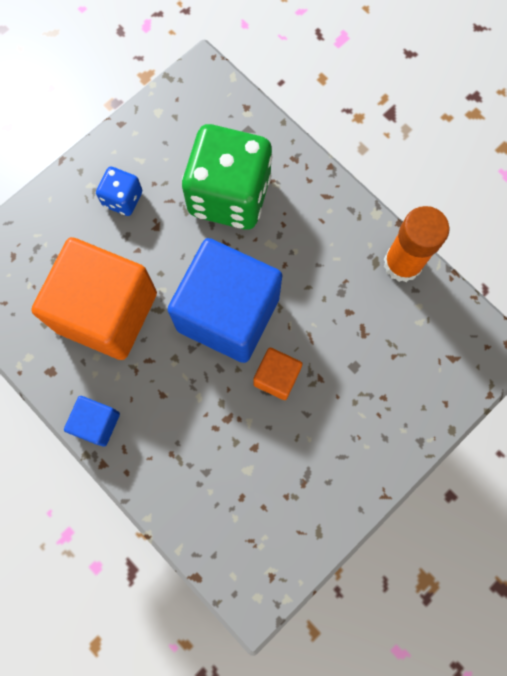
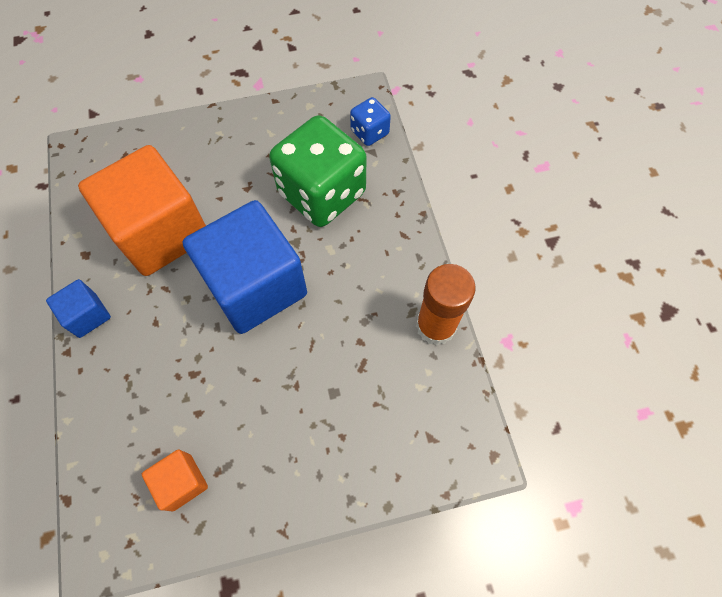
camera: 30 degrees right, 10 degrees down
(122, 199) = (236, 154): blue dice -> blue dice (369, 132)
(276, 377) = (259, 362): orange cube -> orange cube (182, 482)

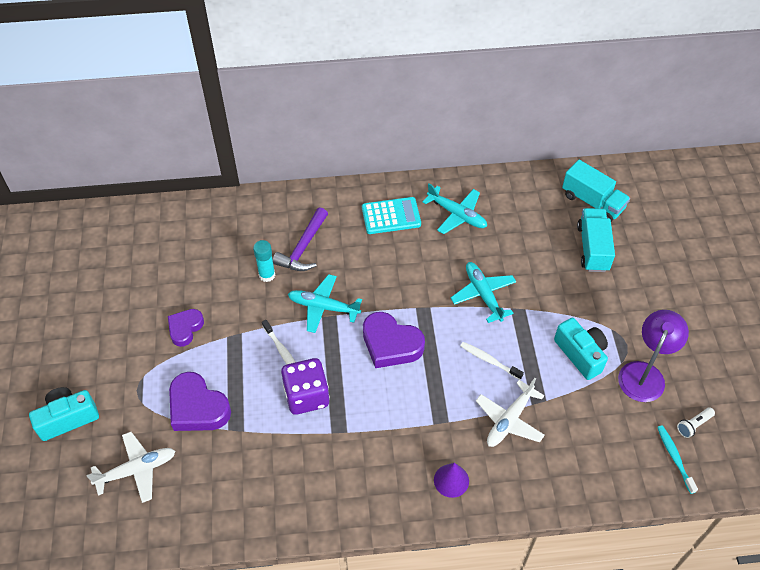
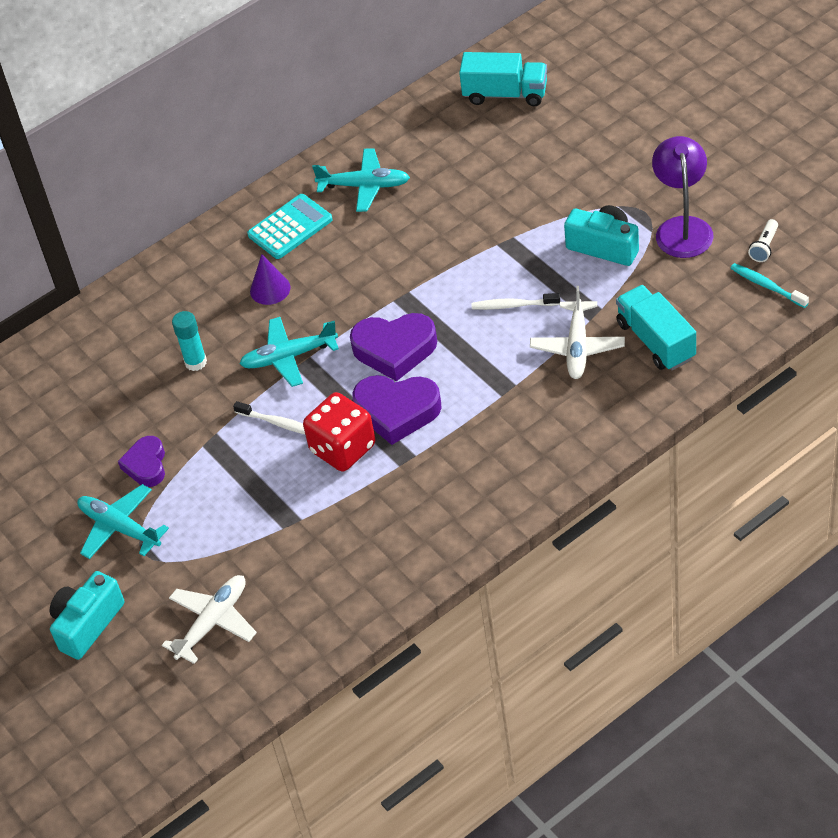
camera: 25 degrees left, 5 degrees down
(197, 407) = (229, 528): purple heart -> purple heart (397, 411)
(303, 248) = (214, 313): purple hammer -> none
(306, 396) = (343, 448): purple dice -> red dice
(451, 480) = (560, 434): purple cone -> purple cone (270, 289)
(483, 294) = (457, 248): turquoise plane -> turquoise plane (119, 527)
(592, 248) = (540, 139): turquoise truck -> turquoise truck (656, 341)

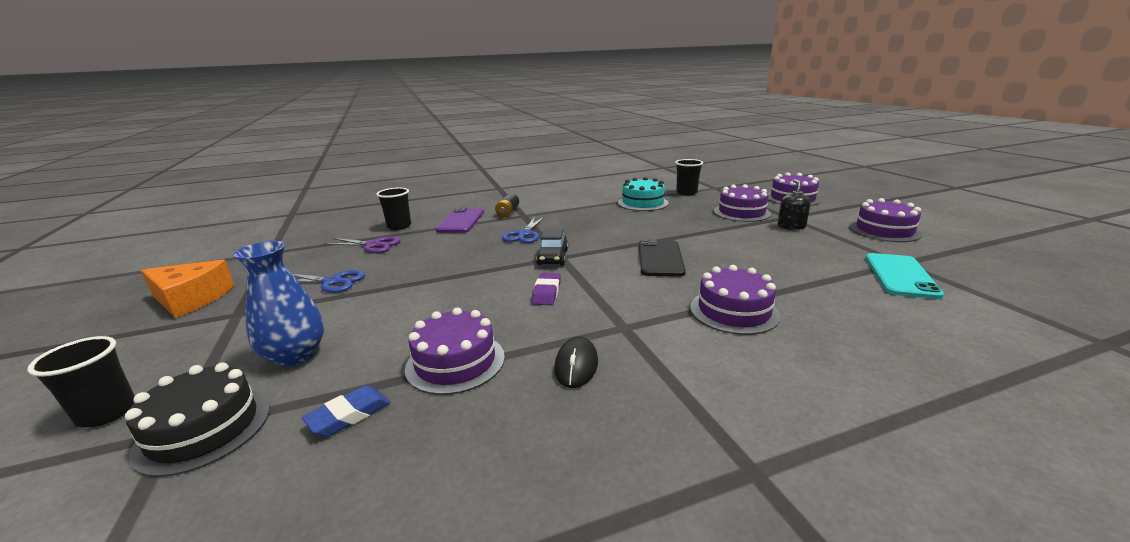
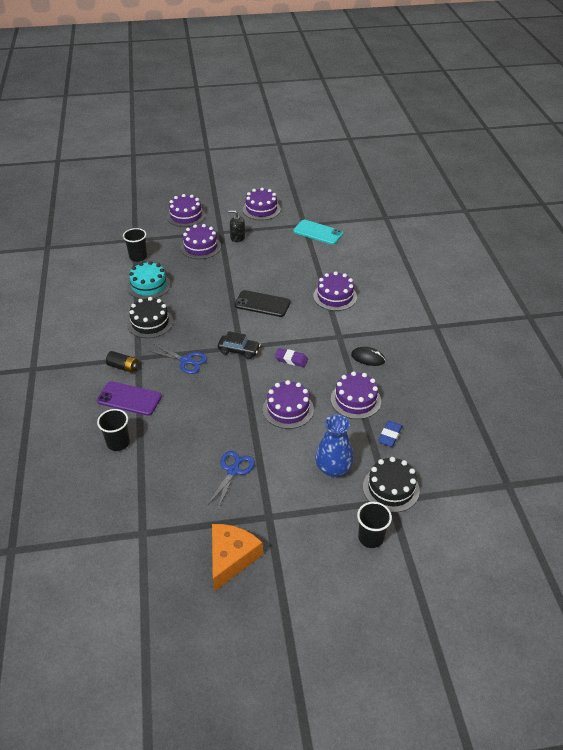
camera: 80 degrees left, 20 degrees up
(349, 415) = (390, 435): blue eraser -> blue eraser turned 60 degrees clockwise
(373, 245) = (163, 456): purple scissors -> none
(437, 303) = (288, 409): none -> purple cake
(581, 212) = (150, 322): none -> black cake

------------------------------

## Work to complete:
Pictures aside, retype the entries above exactly as they are.

## Problem solution:
camera: 30 degrees right, 10 degrees down
(122, 199) = (236, 154): blue dice -> blue dice (369, 132)
(276, 377) = (259, 362): orange cube -> orange cube (182, 482)

camera: 25 degrees left, 5 degrees down
(197, 407) = (229, 528): purple heart -> purple heart (397, 411)
(303, 248) = (214, 313): purple hammer -> none
(306, 396) = (343, 448): purple dice -> red dice
(451, 480) = (560, 434): purple cone -> purple cone (270, 289)
(483, 294) = (457, 248): turquoise plane -> turquoise plane (119, 527)
(592, 248) = (540, 139): turquoise truck -> turquoise truck (656, 341)

camera: 80 degrees left, 20 degrees up
(349, 415) = (390, 435): blue eraser -> blue eraser turned 60 degrees clockwise
(373, 245) = (163, 456): purple scissors -> none
(437, 303) = (288, 409): none -> purple cake
(581, 212) = (150, 322): none -> black cake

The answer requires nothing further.